§ **EXERCISE**
In the listing below, how many lines include "blue"? Give the number and no other text.

§ **GIVEN DATA**
Segment Open

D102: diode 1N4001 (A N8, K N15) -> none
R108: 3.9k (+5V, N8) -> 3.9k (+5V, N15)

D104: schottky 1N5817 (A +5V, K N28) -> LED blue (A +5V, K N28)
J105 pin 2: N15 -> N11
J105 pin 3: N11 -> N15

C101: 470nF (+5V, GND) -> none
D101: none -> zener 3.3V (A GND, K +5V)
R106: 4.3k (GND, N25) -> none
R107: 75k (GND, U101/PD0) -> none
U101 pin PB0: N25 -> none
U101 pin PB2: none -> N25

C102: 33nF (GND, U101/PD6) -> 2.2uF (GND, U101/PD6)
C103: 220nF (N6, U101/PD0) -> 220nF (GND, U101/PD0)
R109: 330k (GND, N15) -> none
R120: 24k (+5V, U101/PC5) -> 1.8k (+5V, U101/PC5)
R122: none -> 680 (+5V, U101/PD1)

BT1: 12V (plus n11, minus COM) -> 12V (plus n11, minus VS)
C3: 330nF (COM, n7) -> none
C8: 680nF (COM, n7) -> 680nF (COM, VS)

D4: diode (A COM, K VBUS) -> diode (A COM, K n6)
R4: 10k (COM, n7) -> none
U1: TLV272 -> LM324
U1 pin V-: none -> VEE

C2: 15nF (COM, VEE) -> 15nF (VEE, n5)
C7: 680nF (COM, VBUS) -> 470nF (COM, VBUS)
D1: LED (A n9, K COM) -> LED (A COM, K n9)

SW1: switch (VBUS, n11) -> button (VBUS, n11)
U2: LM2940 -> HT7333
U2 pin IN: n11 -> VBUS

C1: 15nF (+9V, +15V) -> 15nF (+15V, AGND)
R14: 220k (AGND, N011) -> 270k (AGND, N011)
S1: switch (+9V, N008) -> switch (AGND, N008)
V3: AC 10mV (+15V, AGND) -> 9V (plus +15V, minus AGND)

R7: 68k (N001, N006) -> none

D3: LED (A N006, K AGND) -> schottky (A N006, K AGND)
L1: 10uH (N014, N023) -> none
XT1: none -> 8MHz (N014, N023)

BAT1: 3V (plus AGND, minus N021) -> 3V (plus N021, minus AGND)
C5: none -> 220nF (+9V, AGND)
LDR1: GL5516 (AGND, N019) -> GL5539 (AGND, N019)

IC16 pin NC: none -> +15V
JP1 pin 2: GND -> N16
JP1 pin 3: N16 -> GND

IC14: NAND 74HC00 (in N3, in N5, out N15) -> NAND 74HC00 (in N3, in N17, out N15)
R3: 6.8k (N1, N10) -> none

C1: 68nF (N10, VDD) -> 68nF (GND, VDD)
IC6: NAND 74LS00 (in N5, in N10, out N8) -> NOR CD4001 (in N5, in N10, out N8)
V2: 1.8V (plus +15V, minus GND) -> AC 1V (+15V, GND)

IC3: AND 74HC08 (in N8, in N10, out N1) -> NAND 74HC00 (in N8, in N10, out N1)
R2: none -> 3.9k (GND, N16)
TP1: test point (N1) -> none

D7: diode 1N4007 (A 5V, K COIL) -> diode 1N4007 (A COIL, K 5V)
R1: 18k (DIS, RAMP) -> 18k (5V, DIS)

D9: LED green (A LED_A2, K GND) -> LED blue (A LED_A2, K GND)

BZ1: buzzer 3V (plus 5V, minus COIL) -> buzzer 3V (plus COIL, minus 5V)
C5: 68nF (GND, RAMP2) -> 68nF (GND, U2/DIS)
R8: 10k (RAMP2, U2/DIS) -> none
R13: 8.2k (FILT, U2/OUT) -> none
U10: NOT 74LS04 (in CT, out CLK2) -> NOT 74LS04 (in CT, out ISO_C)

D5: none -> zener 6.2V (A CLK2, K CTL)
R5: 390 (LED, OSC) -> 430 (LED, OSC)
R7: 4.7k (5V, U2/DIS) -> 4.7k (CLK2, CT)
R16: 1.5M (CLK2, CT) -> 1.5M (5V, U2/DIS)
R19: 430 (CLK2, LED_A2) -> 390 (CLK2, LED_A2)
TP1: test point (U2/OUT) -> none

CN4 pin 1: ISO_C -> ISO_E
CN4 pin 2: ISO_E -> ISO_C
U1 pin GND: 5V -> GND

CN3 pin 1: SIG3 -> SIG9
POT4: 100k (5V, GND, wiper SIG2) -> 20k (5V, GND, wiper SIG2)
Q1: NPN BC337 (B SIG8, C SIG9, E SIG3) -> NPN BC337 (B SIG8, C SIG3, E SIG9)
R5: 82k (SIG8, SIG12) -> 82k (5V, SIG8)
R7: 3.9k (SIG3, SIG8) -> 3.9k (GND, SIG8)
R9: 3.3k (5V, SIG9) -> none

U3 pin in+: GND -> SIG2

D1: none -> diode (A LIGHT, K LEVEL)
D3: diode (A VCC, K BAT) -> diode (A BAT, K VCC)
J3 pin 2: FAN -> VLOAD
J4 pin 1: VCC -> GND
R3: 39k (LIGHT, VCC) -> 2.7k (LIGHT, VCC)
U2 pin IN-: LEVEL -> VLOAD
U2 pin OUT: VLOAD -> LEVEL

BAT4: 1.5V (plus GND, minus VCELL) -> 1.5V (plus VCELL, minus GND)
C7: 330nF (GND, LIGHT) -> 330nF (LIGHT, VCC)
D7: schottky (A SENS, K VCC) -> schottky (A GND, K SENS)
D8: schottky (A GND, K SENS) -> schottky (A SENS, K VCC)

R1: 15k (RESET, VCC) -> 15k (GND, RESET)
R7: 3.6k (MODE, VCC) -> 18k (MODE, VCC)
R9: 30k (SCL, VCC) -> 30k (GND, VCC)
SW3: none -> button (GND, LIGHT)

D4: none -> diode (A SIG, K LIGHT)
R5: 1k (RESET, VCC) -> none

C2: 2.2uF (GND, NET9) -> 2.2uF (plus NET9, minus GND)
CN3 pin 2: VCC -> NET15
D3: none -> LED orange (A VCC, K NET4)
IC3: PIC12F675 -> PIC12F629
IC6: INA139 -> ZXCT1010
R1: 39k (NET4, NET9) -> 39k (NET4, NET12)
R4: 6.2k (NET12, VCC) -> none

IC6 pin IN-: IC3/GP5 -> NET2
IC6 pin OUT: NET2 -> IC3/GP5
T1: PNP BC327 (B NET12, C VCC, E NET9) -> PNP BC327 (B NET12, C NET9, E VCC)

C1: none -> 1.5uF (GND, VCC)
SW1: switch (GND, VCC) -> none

Segment Closed

§ **SOLUTION FOR THIS EXERCISE**
2